---------- INFORMATION SUPPLIED ----------
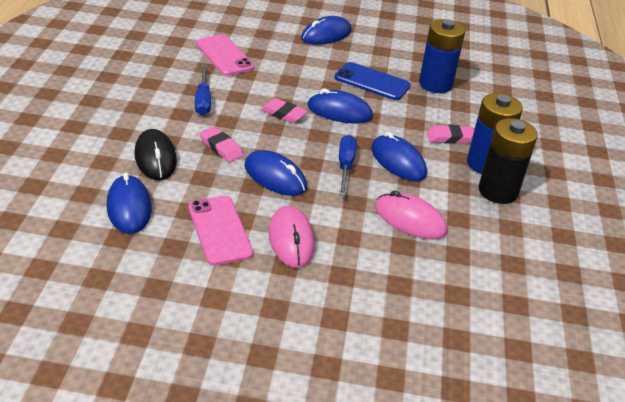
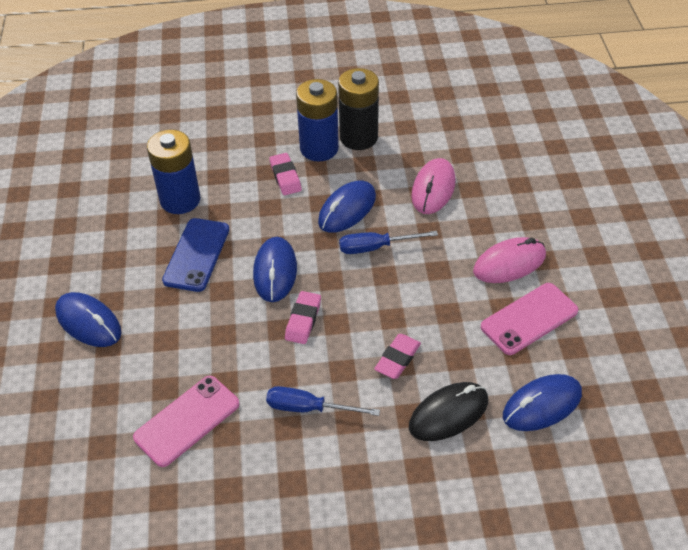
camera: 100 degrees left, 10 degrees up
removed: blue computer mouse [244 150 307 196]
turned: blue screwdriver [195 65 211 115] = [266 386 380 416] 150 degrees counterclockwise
----------
■ EXERCISE
All of the material above must be given again verbatim, except for the pictures.

■ RESPONSE FOR THIS EXERCISE
camera: 100 degrees left, 10 degrees up
removed: blue computer mouse [244 150 307 196]
turned: blue screwdriver [195 65 211 115] = [266 386 380 416] 150 degrees counterclockwise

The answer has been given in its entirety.